### EXERCISE DESCRIPTION
Find every line in the listing below that contains the string "with", and copy each of those lines in full.

==== RECORDS SHOWN

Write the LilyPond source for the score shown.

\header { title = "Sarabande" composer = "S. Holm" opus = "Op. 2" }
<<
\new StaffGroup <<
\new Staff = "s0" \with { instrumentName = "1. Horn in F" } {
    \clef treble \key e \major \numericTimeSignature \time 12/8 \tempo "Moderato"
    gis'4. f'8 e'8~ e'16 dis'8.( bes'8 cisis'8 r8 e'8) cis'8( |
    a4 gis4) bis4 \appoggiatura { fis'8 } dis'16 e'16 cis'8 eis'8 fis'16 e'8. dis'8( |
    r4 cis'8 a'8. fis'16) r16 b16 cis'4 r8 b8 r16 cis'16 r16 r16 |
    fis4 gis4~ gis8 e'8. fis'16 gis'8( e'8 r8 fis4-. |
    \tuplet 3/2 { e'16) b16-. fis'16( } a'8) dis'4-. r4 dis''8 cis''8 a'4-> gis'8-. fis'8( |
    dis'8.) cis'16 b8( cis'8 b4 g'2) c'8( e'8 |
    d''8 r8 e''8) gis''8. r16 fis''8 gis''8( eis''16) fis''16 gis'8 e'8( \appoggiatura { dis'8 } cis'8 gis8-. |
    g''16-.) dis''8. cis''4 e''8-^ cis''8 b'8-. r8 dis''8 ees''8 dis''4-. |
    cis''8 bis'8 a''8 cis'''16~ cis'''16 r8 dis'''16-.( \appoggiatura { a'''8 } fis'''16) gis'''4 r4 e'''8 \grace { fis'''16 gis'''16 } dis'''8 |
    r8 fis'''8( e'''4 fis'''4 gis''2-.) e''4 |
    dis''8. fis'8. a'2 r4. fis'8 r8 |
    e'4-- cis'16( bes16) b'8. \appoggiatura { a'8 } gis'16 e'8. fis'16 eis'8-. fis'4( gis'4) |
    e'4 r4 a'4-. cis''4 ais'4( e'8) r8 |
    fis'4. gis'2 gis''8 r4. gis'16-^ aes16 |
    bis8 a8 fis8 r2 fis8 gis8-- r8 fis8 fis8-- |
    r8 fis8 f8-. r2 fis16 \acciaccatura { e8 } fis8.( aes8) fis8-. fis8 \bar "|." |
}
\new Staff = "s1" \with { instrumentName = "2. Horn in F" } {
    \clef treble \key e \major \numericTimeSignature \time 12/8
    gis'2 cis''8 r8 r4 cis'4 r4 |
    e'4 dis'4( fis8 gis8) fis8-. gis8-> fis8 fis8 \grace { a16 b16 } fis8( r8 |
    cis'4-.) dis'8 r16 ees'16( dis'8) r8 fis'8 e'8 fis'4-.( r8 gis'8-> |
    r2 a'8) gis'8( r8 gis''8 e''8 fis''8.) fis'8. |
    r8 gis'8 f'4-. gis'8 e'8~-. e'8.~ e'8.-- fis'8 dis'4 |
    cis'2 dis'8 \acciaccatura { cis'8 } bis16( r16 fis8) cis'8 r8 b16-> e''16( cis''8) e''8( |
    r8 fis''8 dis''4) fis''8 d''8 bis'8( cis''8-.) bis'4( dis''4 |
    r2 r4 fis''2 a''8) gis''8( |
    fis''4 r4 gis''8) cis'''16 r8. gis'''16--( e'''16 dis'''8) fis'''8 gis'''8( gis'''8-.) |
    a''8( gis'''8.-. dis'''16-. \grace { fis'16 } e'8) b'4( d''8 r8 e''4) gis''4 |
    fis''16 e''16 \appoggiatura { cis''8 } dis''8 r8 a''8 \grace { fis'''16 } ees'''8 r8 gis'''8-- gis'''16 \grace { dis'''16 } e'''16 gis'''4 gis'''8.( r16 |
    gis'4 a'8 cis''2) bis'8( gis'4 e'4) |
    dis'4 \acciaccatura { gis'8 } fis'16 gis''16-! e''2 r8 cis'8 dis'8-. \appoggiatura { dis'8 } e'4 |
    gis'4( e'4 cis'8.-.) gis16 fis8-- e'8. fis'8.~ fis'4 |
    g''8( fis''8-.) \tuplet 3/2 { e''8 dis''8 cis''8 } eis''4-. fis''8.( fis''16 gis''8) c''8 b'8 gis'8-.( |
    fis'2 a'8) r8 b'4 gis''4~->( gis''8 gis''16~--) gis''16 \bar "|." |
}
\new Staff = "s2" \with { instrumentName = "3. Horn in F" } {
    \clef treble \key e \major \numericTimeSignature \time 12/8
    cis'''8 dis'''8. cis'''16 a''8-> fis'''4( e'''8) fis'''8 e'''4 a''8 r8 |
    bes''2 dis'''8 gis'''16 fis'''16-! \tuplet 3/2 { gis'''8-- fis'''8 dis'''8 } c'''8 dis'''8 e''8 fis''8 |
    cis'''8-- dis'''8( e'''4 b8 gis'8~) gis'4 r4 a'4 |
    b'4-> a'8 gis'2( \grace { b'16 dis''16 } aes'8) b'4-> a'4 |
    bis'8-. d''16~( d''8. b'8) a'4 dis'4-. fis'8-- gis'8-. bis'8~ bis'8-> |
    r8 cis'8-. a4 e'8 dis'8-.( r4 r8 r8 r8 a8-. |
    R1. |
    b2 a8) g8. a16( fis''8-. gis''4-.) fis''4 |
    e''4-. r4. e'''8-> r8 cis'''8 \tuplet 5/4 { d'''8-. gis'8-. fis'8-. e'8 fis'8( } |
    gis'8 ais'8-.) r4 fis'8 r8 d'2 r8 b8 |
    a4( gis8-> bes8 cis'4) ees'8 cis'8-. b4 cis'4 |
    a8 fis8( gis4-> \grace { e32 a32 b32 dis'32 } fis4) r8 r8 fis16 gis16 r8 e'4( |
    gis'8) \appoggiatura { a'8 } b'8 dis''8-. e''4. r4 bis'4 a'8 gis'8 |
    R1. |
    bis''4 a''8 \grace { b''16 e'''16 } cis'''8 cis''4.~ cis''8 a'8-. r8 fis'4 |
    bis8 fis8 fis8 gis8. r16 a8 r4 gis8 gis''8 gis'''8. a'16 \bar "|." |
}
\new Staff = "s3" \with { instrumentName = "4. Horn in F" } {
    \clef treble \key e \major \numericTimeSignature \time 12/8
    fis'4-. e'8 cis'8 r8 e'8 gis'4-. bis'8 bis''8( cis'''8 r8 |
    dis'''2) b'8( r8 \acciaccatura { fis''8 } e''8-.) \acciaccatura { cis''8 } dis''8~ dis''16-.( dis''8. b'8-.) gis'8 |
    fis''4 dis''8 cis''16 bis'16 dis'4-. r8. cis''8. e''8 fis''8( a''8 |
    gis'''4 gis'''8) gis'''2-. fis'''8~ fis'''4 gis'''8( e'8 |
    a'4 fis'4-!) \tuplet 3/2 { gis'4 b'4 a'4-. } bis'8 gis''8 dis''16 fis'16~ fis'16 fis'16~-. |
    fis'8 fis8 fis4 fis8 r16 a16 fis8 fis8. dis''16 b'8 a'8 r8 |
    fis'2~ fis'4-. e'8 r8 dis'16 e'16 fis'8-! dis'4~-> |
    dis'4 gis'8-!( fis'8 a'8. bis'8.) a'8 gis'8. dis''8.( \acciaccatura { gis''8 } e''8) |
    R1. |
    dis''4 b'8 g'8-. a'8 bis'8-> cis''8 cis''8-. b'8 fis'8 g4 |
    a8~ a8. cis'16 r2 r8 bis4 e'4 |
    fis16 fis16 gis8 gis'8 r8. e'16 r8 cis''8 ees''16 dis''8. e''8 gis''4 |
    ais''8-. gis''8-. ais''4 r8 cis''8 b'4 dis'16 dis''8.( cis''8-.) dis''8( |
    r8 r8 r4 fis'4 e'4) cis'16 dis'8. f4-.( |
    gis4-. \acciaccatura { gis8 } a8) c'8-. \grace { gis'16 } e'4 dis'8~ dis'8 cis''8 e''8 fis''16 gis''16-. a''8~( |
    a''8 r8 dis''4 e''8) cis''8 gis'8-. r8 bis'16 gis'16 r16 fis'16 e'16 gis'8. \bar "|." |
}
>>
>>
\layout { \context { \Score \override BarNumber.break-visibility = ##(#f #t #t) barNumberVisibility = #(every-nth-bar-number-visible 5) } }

========

### EXERCISE SOLUTION
\new Staff = "s0" \with { instrumentName = "1. Horn in F" } {
\new Staff = "s1" \with { instrumentName = "2. Horn in F" } {
\new Staff = "s2" \with { instrumentName = "3. Horn in F" } {
\new Staff = "s3" \with { instrumentName = "4. Horn in F" } {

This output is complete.